[Source data — start]

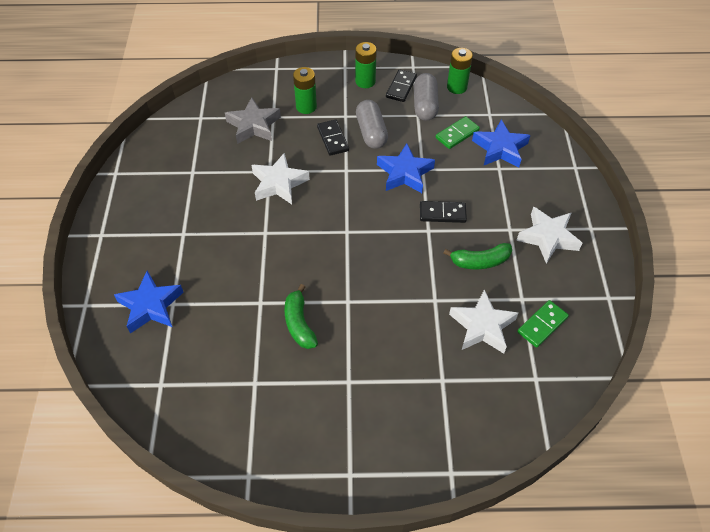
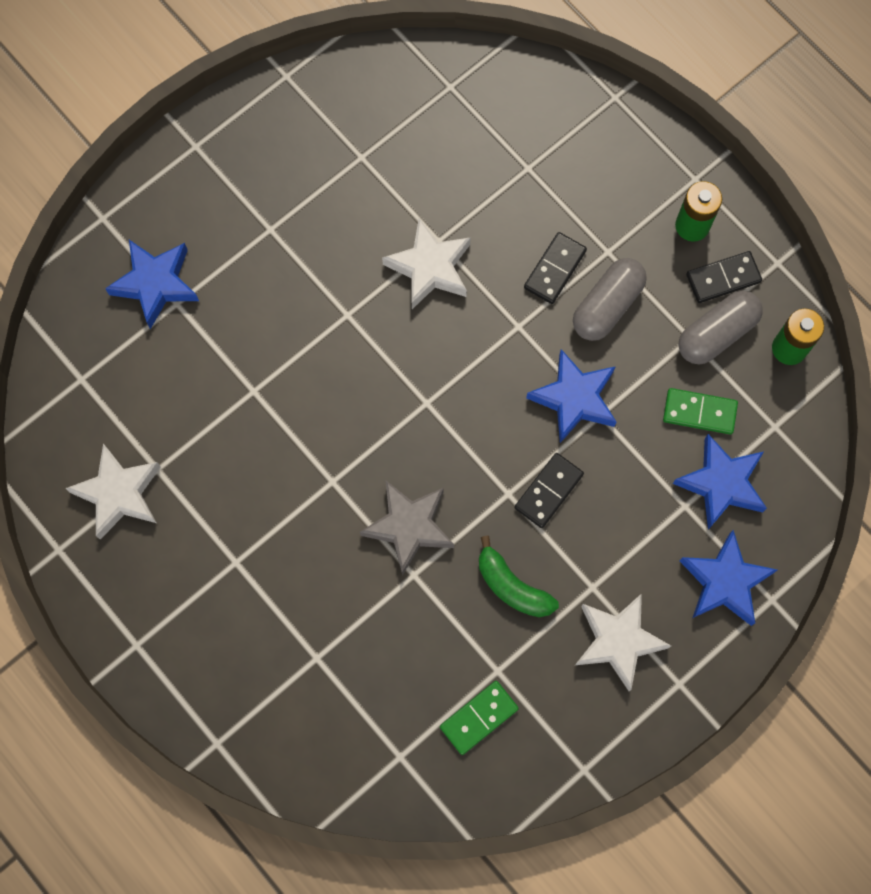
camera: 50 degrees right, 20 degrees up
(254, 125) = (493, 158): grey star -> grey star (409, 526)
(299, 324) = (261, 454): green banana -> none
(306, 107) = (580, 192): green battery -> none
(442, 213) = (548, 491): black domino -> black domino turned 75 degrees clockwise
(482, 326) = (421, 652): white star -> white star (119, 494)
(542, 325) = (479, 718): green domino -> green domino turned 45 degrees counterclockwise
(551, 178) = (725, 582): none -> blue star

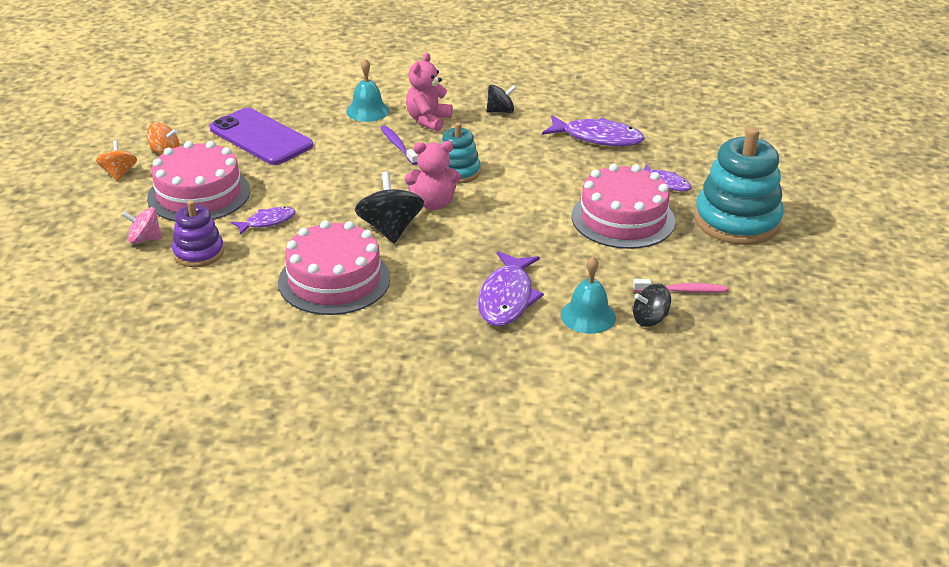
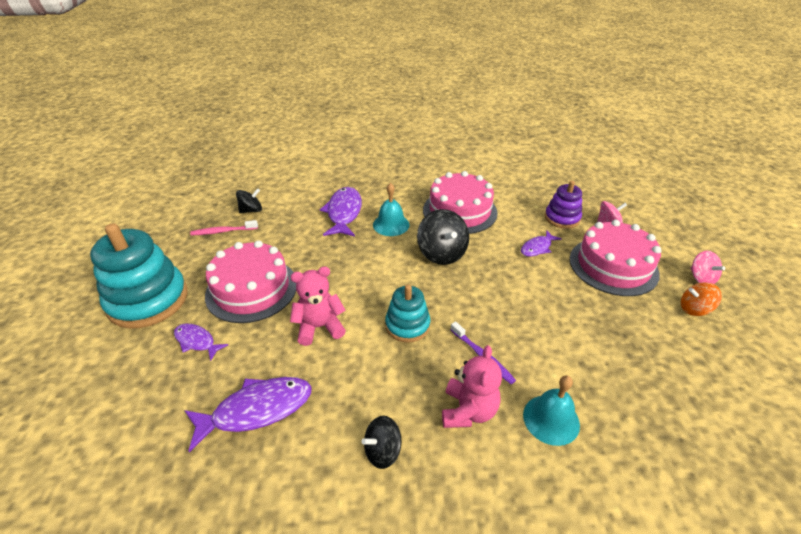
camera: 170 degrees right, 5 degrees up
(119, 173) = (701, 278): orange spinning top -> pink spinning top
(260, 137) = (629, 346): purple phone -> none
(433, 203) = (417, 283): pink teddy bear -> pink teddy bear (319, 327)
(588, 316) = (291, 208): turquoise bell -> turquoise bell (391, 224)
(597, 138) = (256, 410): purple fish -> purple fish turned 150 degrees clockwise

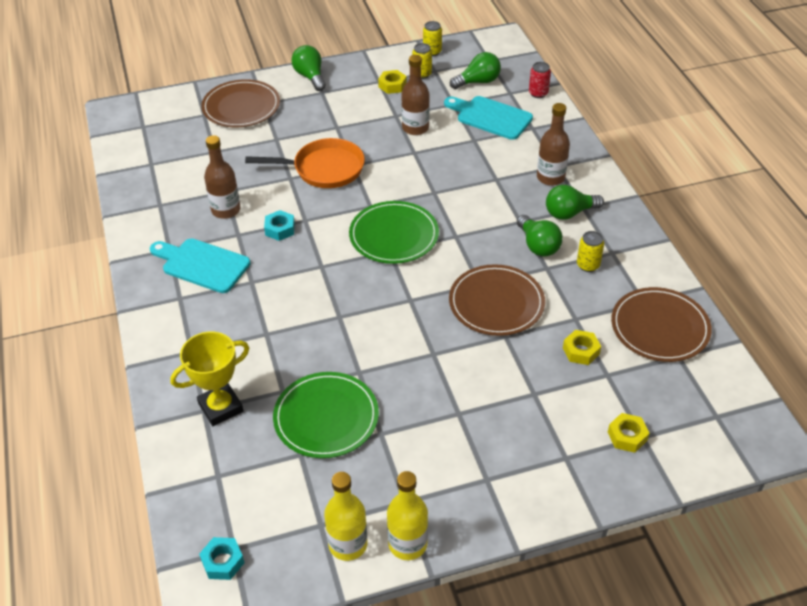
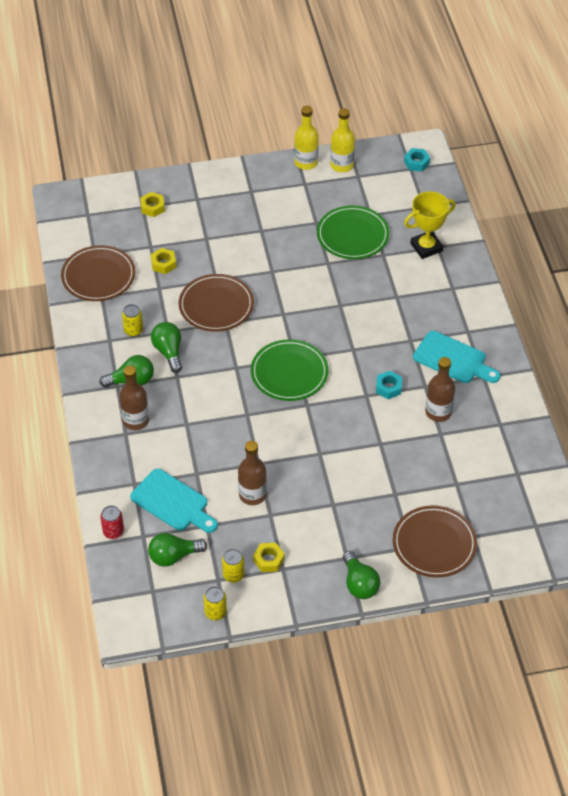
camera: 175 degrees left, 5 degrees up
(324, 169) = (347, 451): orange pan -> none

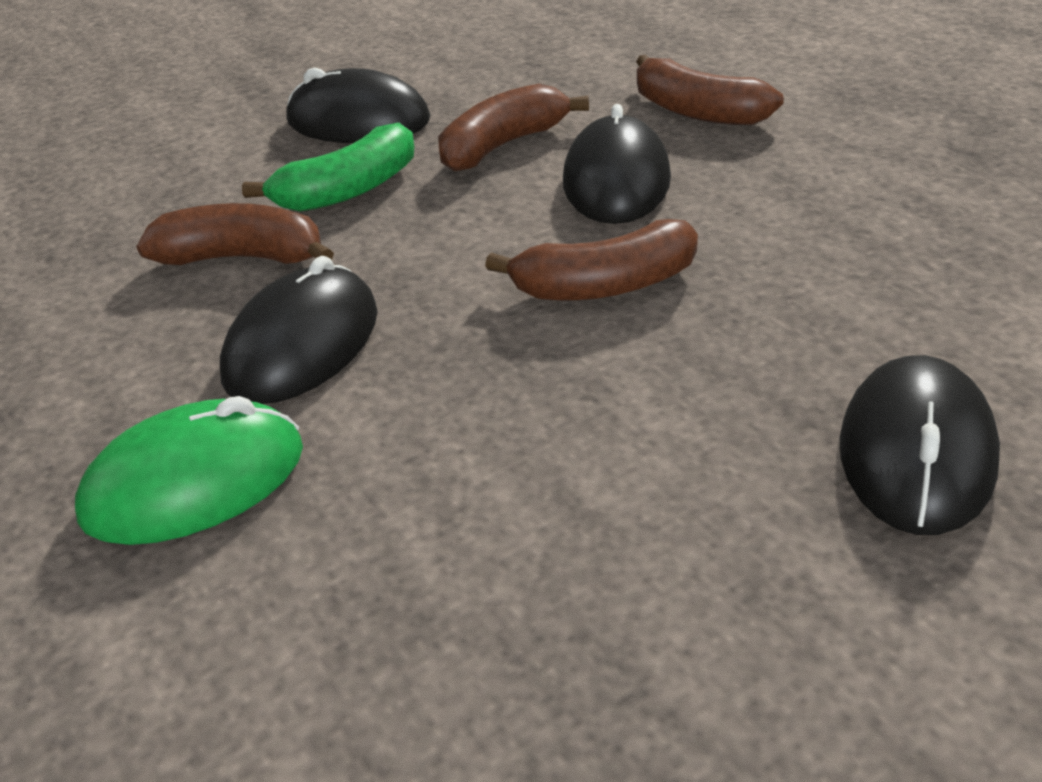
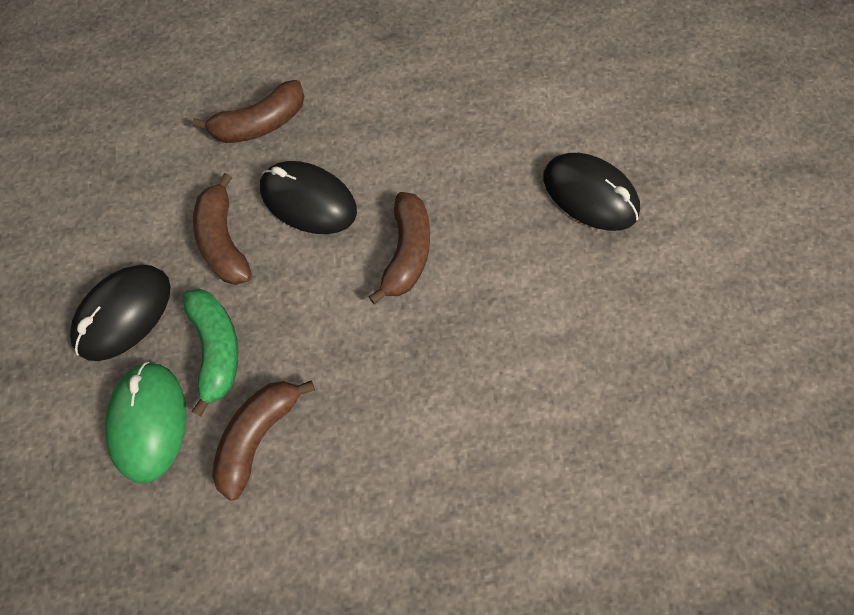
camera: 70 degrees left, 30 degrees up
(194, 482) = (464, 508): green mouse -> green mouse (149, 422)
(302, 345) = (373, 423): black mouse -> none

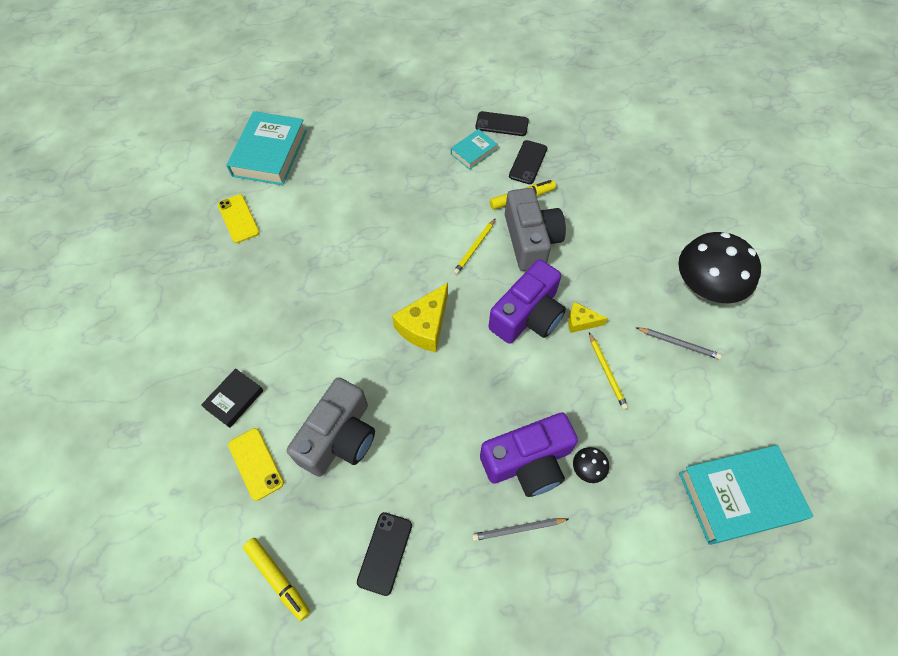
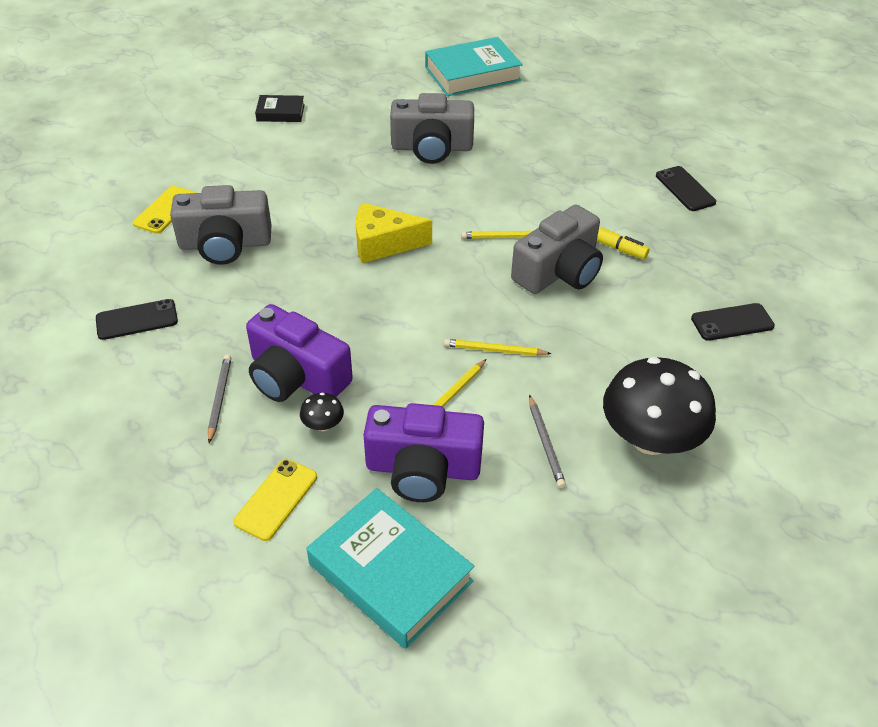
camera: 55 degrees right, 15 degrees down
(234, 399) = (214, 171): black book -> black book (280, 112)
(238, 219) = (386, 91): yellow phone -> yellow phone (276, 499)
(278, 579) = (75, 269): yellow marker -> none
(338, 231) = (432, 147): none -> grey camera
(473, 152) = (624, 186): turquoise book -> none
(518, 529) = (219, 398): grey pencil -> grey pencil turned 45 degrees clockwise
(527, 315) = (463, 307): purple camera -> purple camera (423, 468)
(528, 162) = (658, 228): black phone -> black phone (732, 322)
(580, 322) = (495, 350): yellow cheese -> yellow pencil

[Source data — finish]

*Directions*: Your reply should hold exactly the lines from the line containing "camera: 175 degrees left, 5 degrees up" through the final line of the listing, and none of the pictures.

*Finished exercise*:
camera: 175 degrees left, 5 degrees up
(324, 169) = (347, 451): orange pan -> none

camera: 70 degrees left, 30 degrees up
(194, 482) = (464, 508): green mouse -> green mouse (149, 422)
(302, 345) = (373, 423): black mouse -> none

camera: 55 degrees right, 15 degrees down
(234, 399) = (214, 171): black book -> black book (280, 112)
(238, 219) = (386, 91): yellow phone -> yellow phone (276, 499)
(278, 579) = (75, 269): yellow marker -> none
(338, 231) = (432, 147): none -> grey camera
(473, 152) = (624, 186): turquoise book -> none
(518, 529) = (219, 398): grey pencil -> grey pencil turned 45 degrees clockwise
(527, 315) = (463, 307): purple camera -> purple camera (423, 468)
(528, 162) = (658, 228): black phone -> black phone (732, 322)
(580, 322) = (495, 350): yellow cheese -> yellow pencil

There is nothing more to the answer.